:: Task to complete ::
Set down the line containing "U201 pin GP0: HEAT -> none" and each line after it through the last line of the records, exactly, leaving pictures out.

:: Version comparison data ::
________________________________________

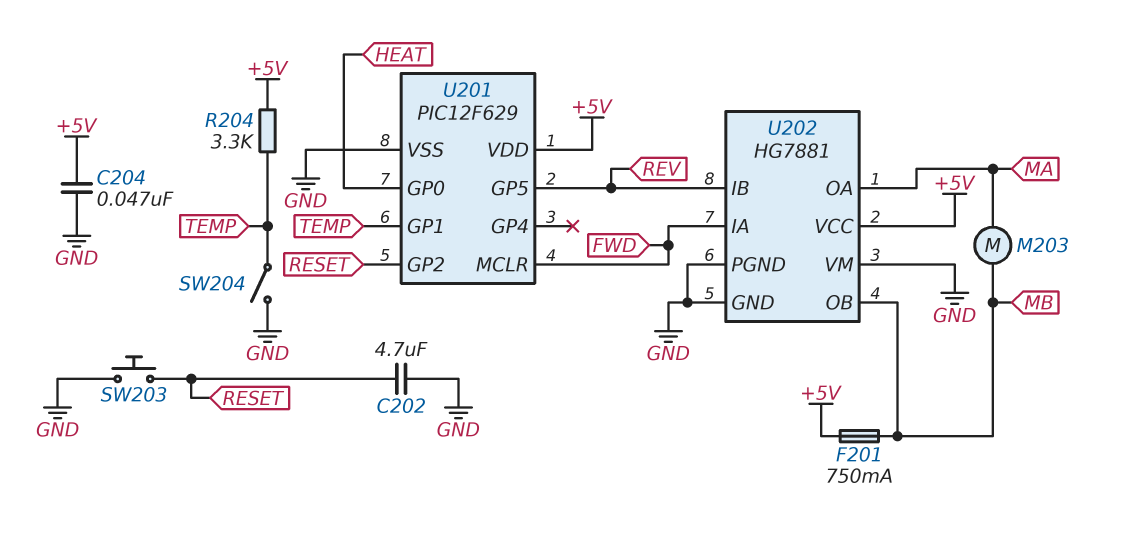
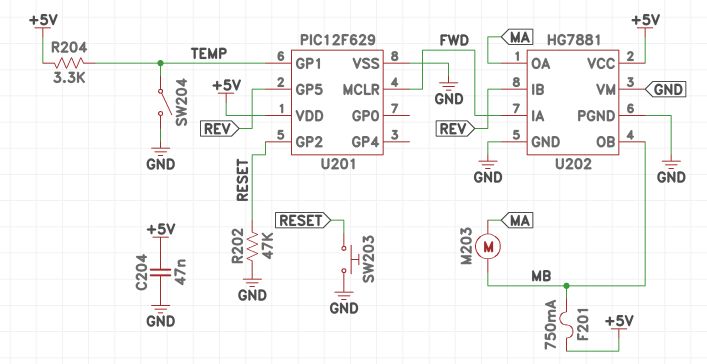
C202: 4.7uF (GND, RESET) -> none
R202: none -> 47k (GND, RESET)
U201 pin GP0: HEAT -> none

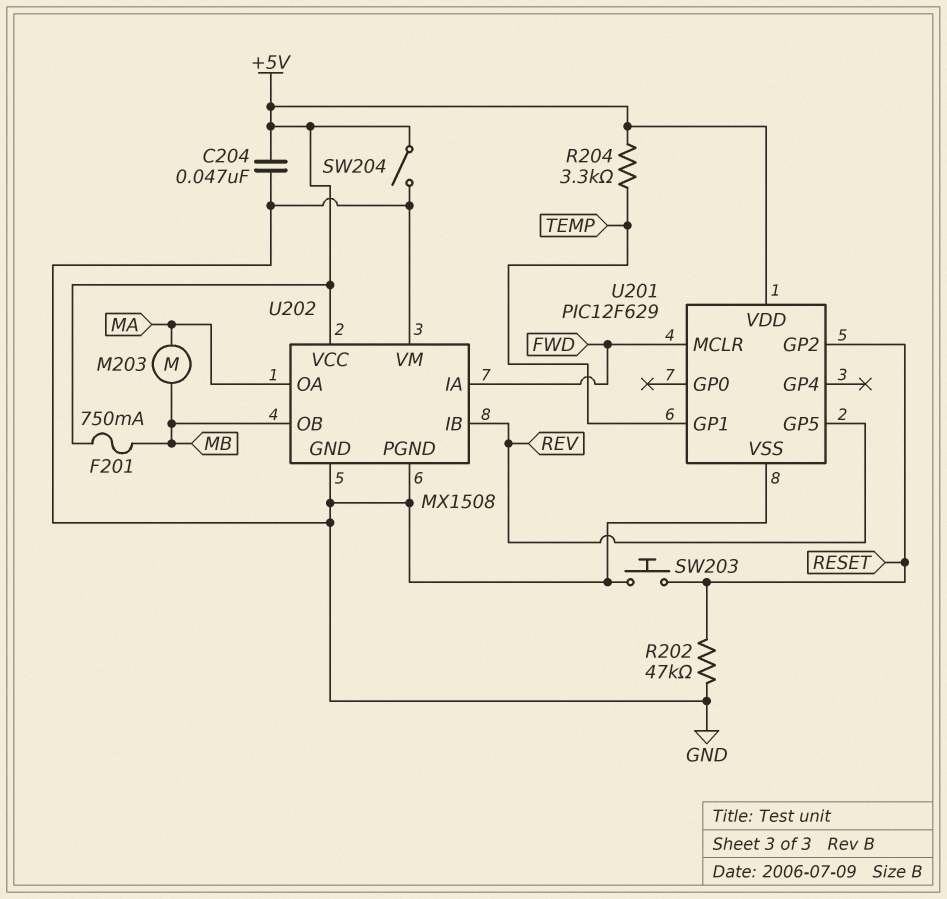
SW204: switch (GND, TEMP) -> switch (+5V, GND)
U202: HG7881 -> MX1508

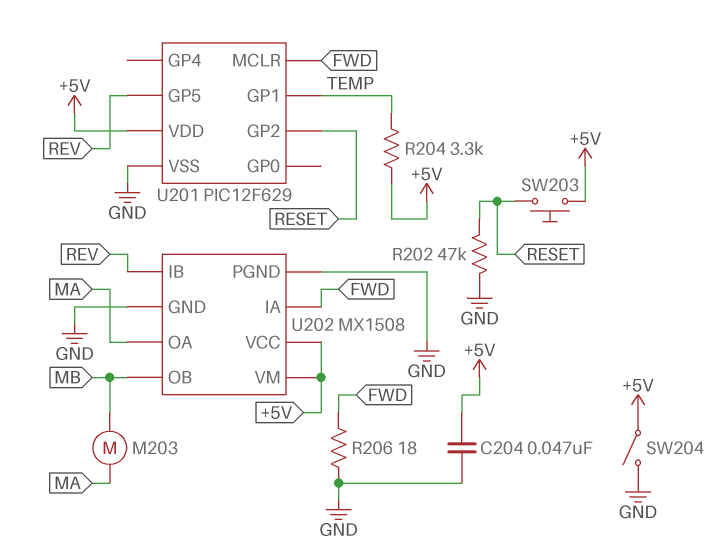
F201: 750mA (+5V, MB) -> none
R206: none -> 18 (FWD, GND)
SW203: button (GND, RESET) -> button (+5V, RESET)
U202 pin VM: GND -> +5V

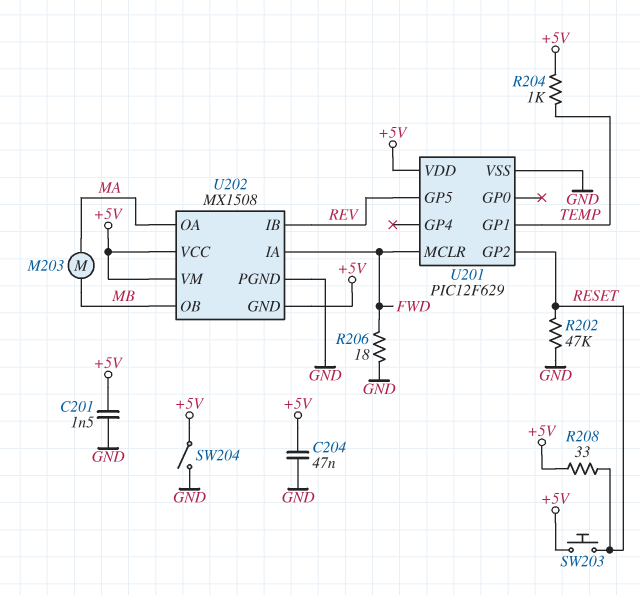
C201: none -> 1.5nF (+5V, GND)
R204: 3.3k (+5V, TEMP) -> 1k (+5V, TEMP)
R208: none -> 33 (+5V, RESET)
U202 pin GND: GND -> +5V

________________________________________

:: Answer area ::
U201 pin GP0: HEAT -> none

SW204: switch (GND, TEMP) -> switch (+5V, GND)
U202: HG7881 -> MX1508

F201: 750mA (+5V, MB) -> none
R206: none -> 18 (FWD, GND)
SW203: button (GND, RESET) -> button (+5V, RESET)
U202 pin VM: GND -> +5V

C201: none -> 1.5nF (+5V, GND)
R204: 3.3k (+5V, TEMP) -> 1k (+5V, TEMP)
R208: none -> 33 (+5V, RESET)
U202 pin GND: GND -> +5V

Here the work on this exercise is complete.